Can you turn everything from the line containing "red arrow: moved" down to the end of the records into a Markdown table with a "Row" column holding the row number and a "Shape change" column holding the line, skipping blank lines and leaving the pictures out?

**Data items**
┄┄┄┄┄┄┄┄┄┄

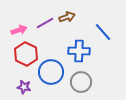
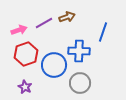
purple line: moved 1 px left
blue line: rotated 60 degrees clockwise
red hexagon: rotated 15 degrees clockwise
blue circle: moved 3 px right, 7 px up
gray circle: moved 1 px left, 1 px down
purple star: moved 1 px right; rotated 16 degrees clockwise
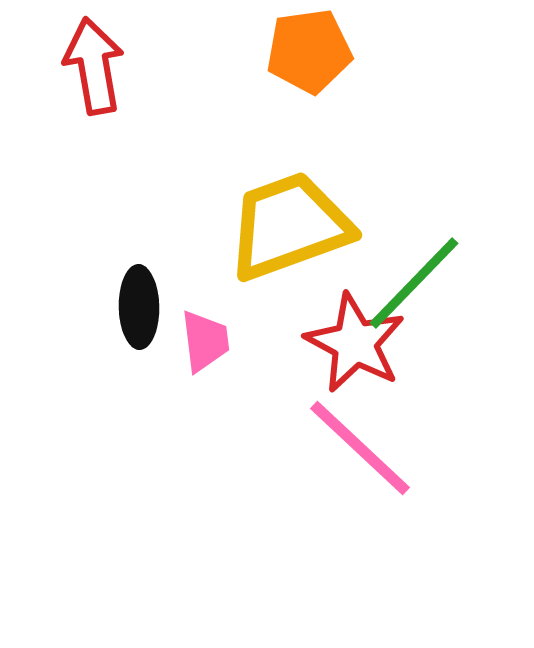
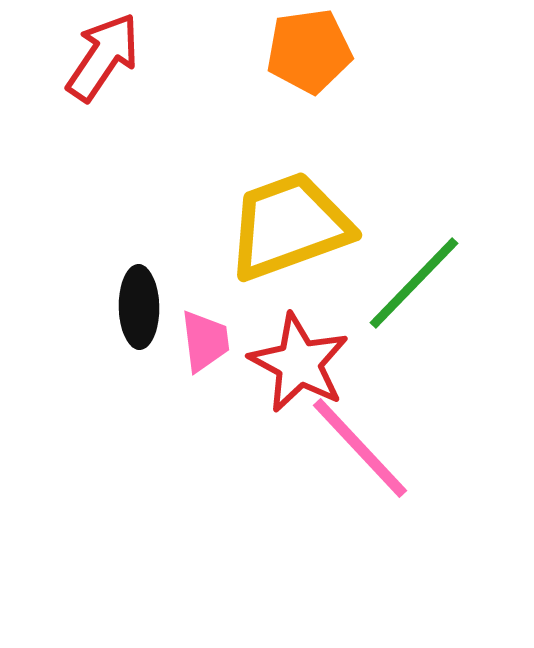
red arrow: moved 9 px right, 9 px up; rotated 44 degrees clockwise
red star: moved 56 px left, 20 px down
pink line: rotated 4 degrees clockwise
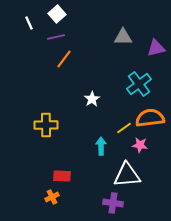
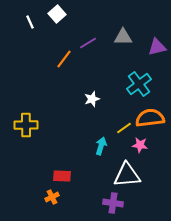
white line: moved 1 px right, 1 px up
purple line: moved 32 px right, 6 px down; rotated 18 degrees counterclockwise
purple triangle: moved 1 px right, 1 px up
white star: rotated 14 degrees clockwise
yellow cross: moved 20 px left
cyan arrow: rotated 18 degrees clockwise
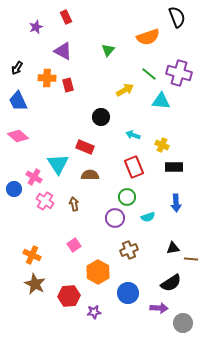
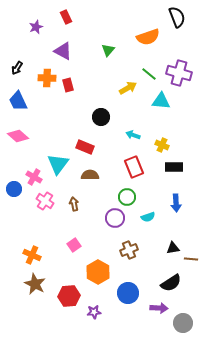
yellow arrow at (125, 90): moved 3 px right, 2 px up
cyan triangle at (58, 164): rotated 10 degrees clockwise
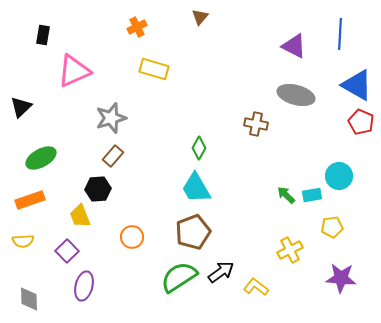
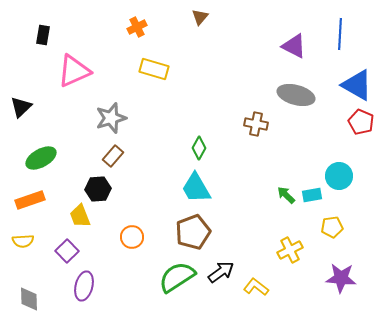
green semicircle: moved 2 px left
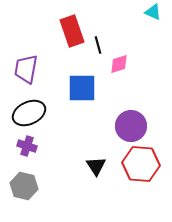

┄┄┄┄┄┄┄┄┄┄

**RESPONSE TO THIS EXERCISE**
| Row | Shape change |
|---|---|
| 1 | red arrow: moved 9 px right, 9 px up; rotated 44 degrees clockwise |
| 2 | red star: moved 56 px left, 20 px down |
| 3 | pink line: rotated 4 degrees clockwise |
| 4 | white line: moved 1 px right, 1 px up |
| 5 | purple line: moved 32 px right, 6 px down; rotated 18 degrees counterclockwise |
| 6 | purple triangle: moved 1 px right, 1 px up |
| 7 | white star: rotated 14 degrees clockwise |
| 8 | yellow cross: moved 20 px left |
| 9 | cyan arrow: rotated 18 degrees clockwise |
| 10 | yellow arrow at (125, 90): moved 3 px right, 2 px up |
| 11 | cyan triangle at (58, 164): rotated 10 degrees clockwise |
| 12 | green semicircle: moved 2 px left |